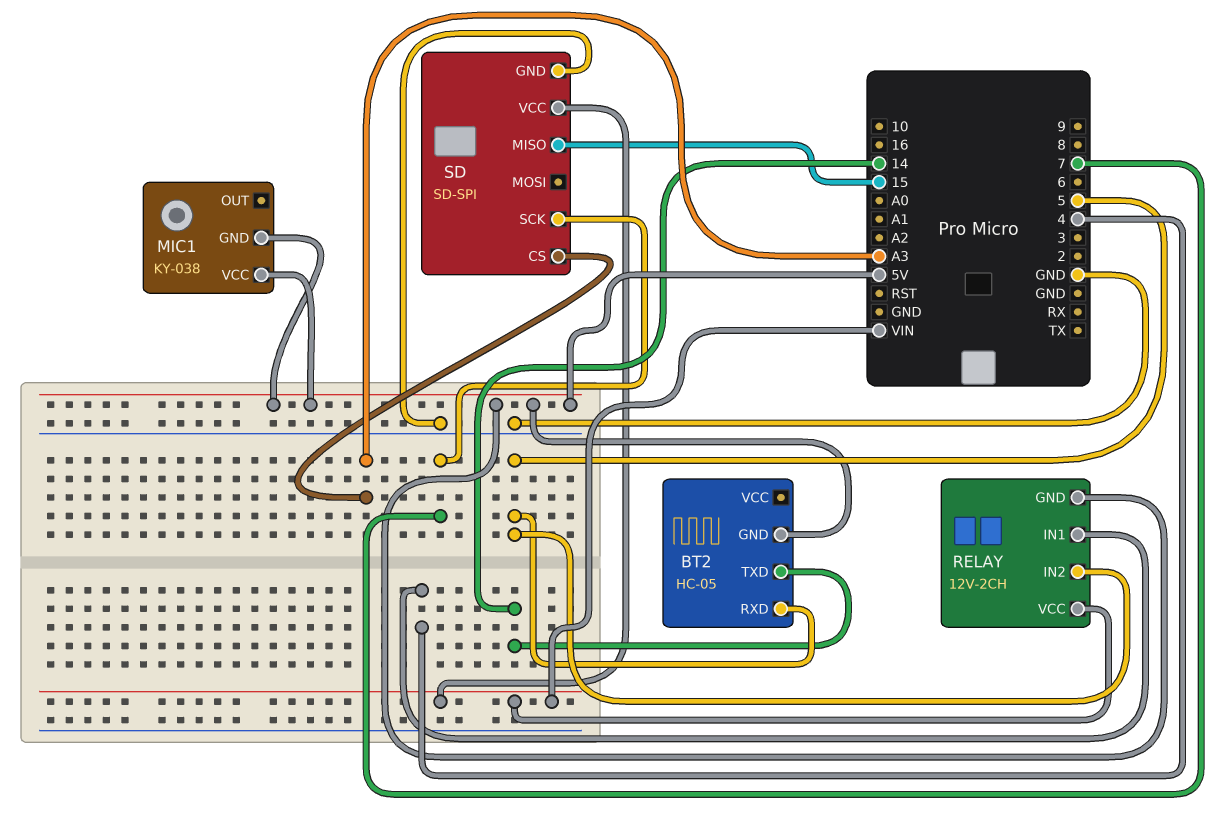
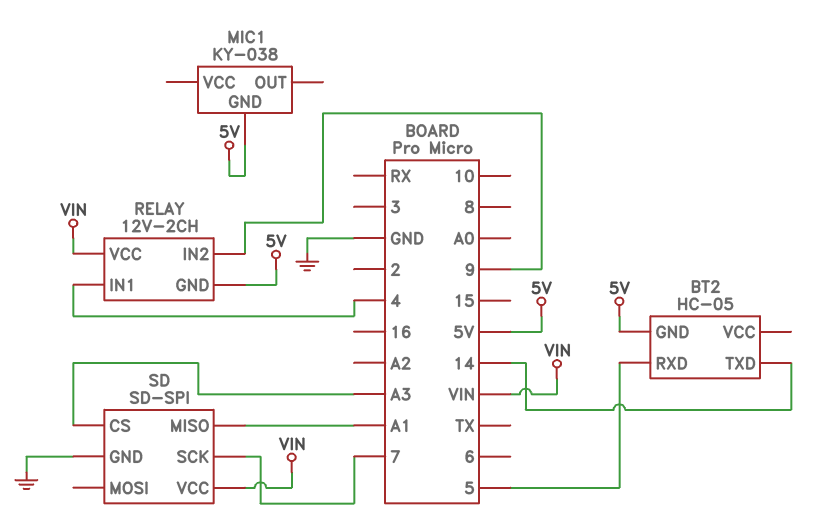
MIC1 pin VCC: 5V -> none
RELAY pin IN2: 5 -> 9
SD pin MISO: 15 -> A1

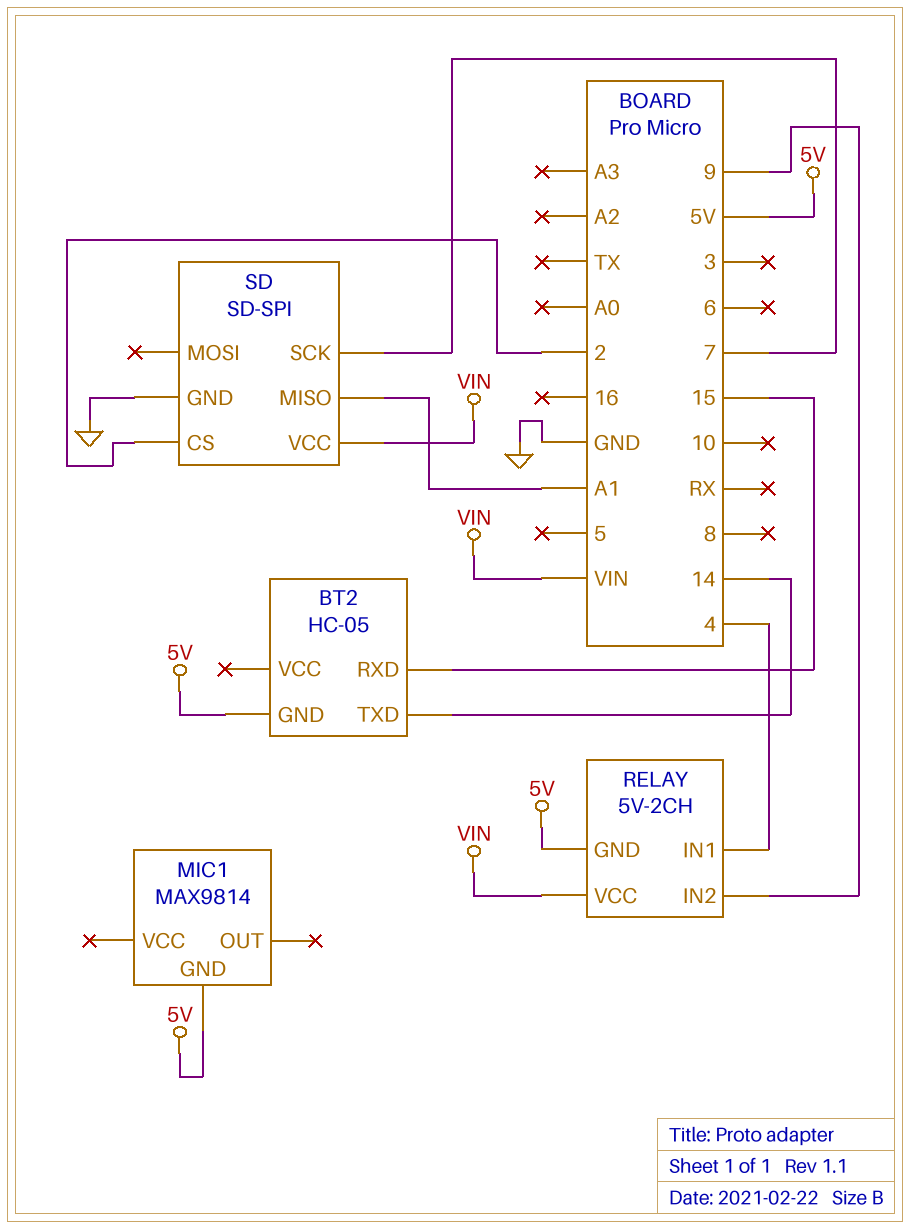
BT2 pin RXD: 5 -> 15
MIC1: KY-038 -> MAX9814
RELAY: 12V-2CH -> 5V-2CH
SD pin CS: A3 -> 2

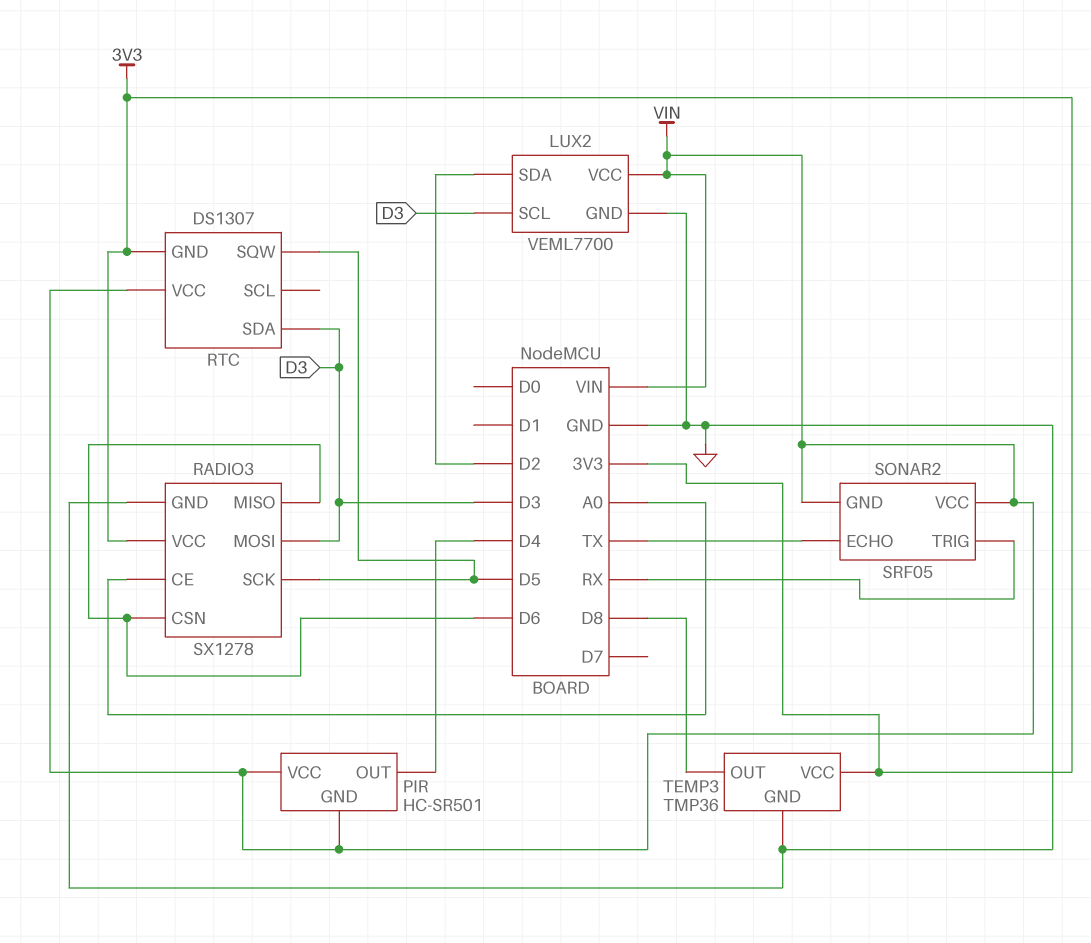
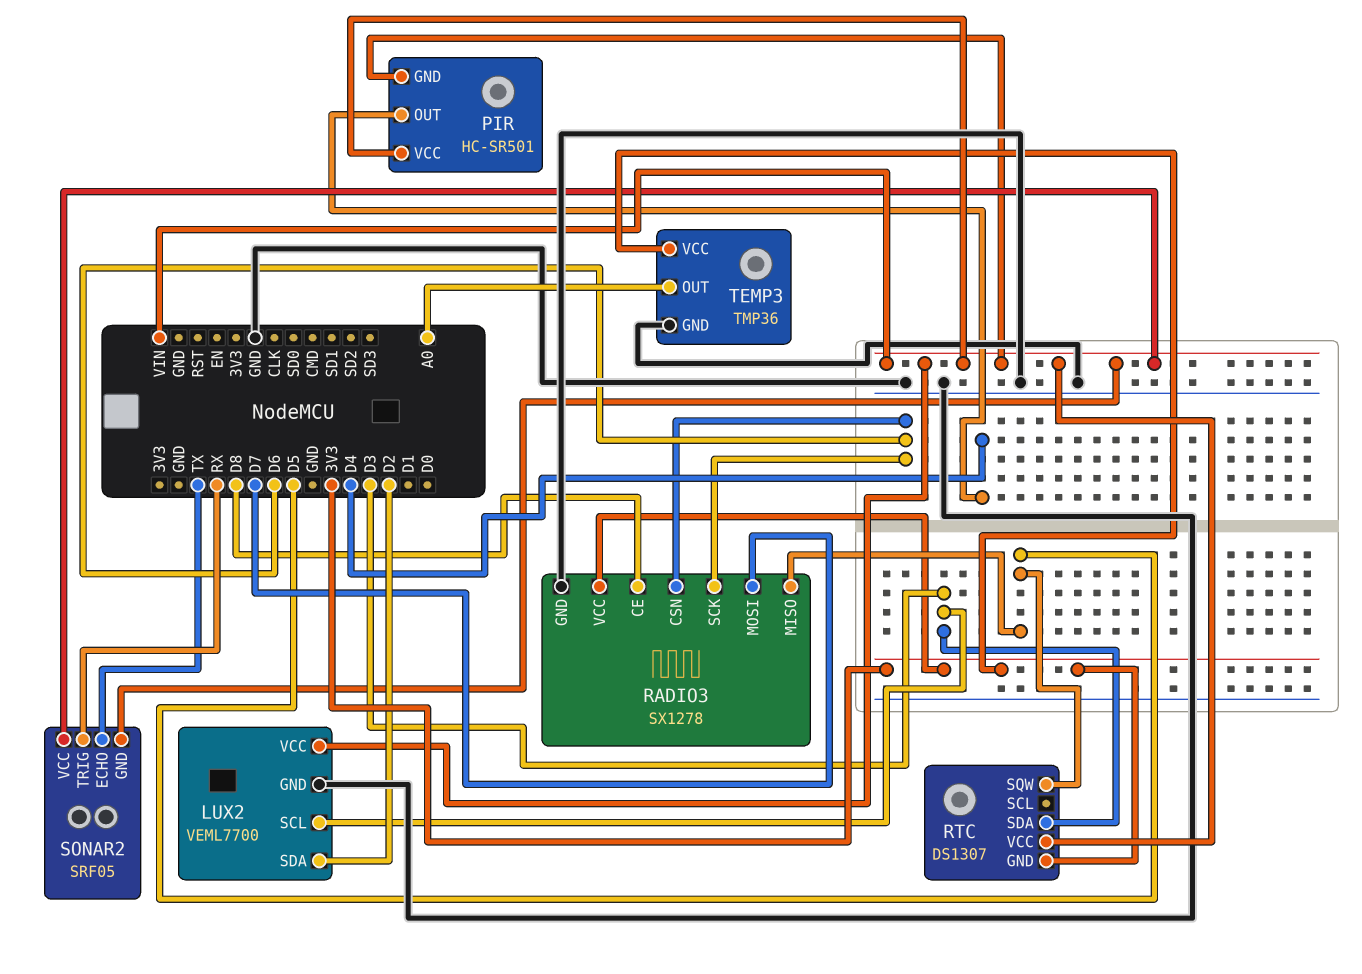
RADIO3 pin CE: A0 -> D8
RADIO3 pin MISO: D6 -> D5
RADIO3 pin MOSI: D3 -> D7
RADIO3 pin SCK: D5 -> D6
TEMP3 pin OUT: D8 -> A0

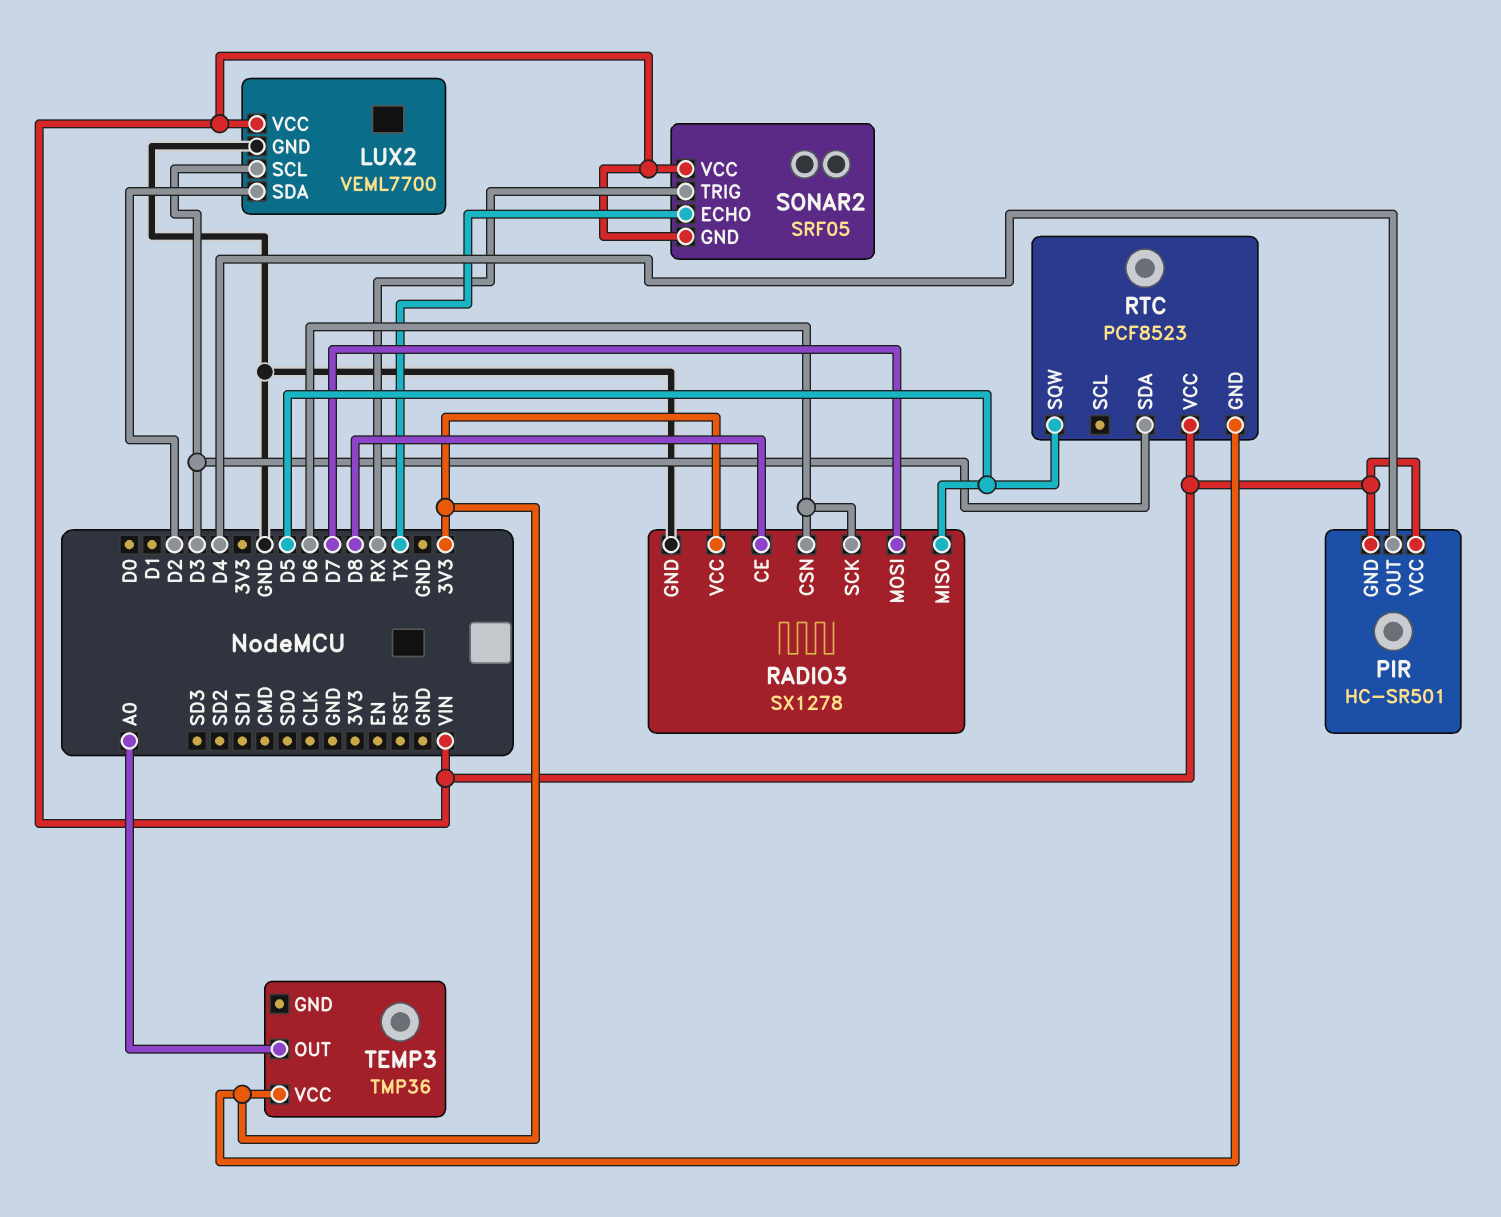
RTC: DS1307 -> PCF8523
TEMP3 pin GND: GND -> none

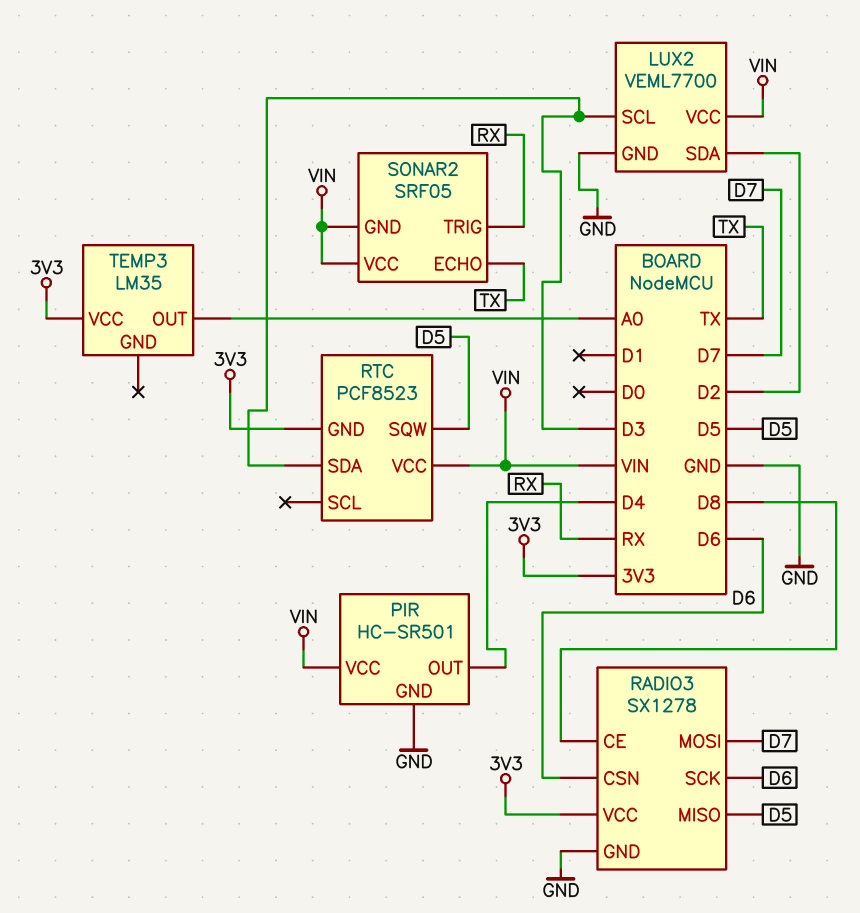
PIR pin GND: VIN -> GND
TEMP3: TMP36 -> LM35

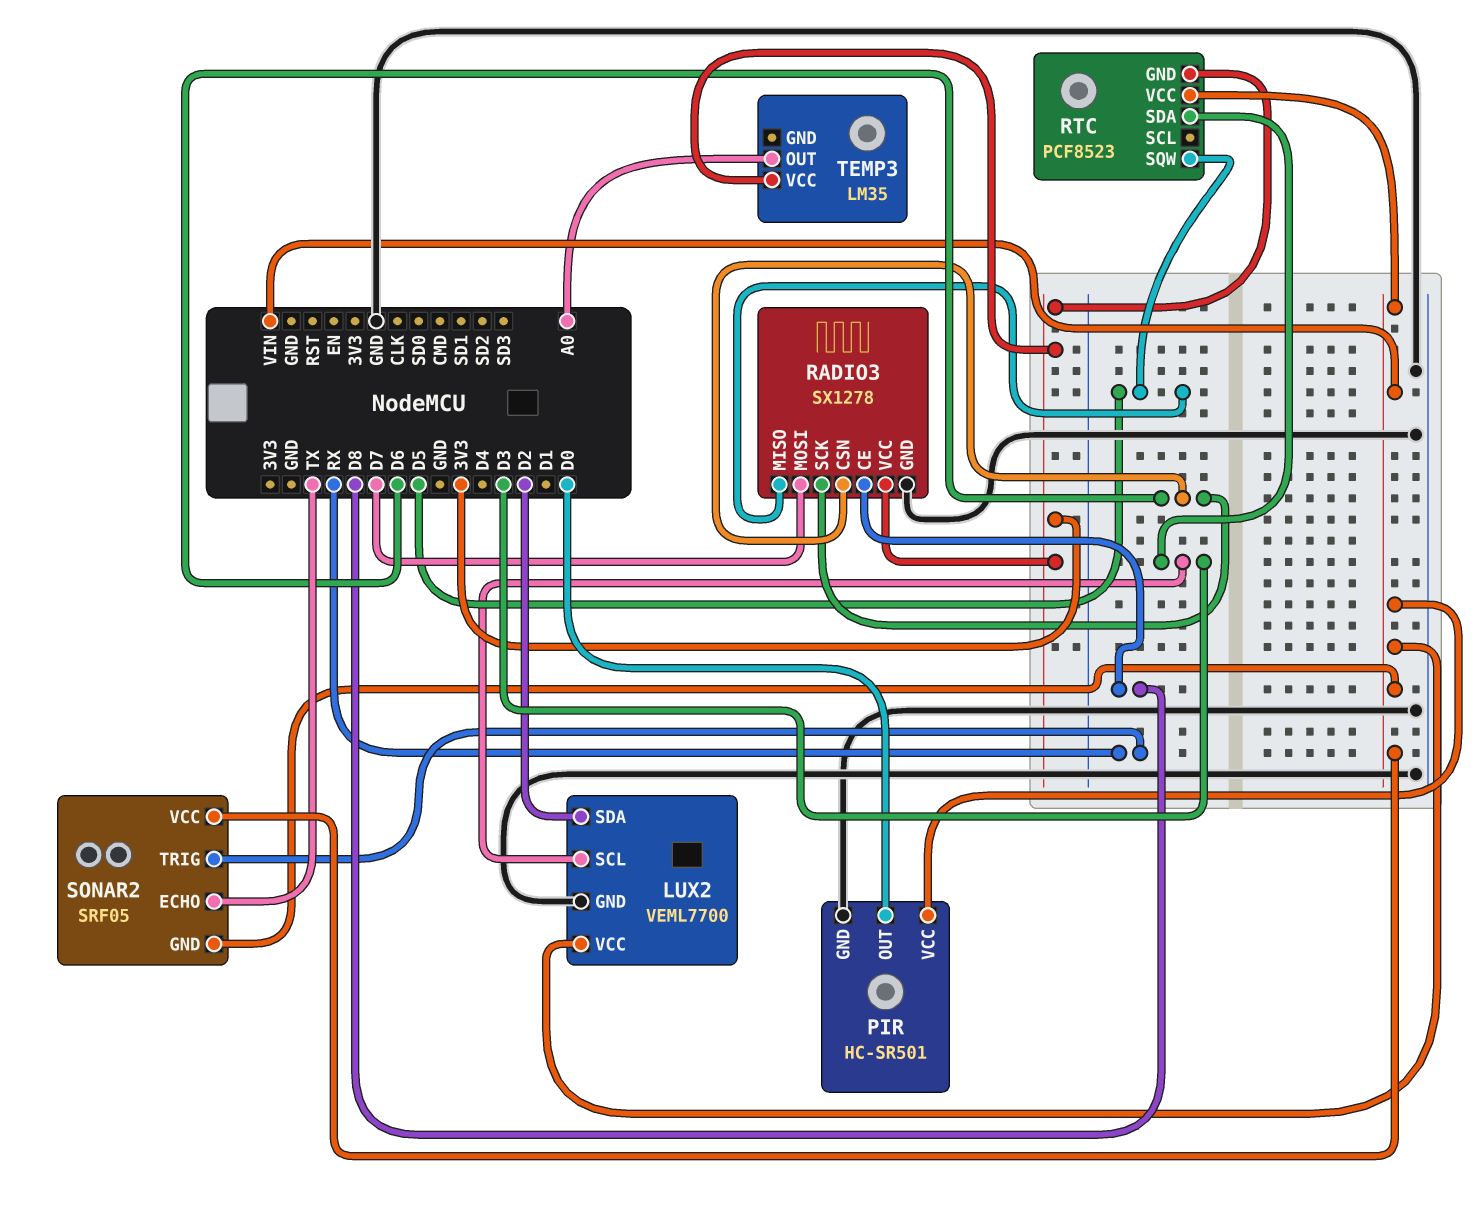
PIR pin OUT: D4 -> D0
----
**What you have to do:**
Copy the material shown above in full and exactly. Skip the pictures.

**Written solution:**
MIC1 pin VCC: 5V -> none
RELAY pin IN2: 5 -> 9
SD pin MISO: 15 -> A1

BT2 pin RXD: 5 -> 15
MIC1: KY-038 -> MAX9814
RELAY: 12V-2CH -> 5V-2CH
SD pin CS: A3 -> 2

RADIO3 pin CE: A0 -> D8
RADIO3 pin MISO: D6 -> D5
RADIO3 pin MOSI: D3 -> D7
RADIO3 pin SCK: D5 -> D6
TEMP3 pin OUT: D8 -> A0

RTC: DS1307 -> PCF8523
TEMP3 pin GND: GND -> none

PIR pin GND: VIN -> GND
TEMP3: TMP36 -> LM35

PIR pin OUT: D4 -> D0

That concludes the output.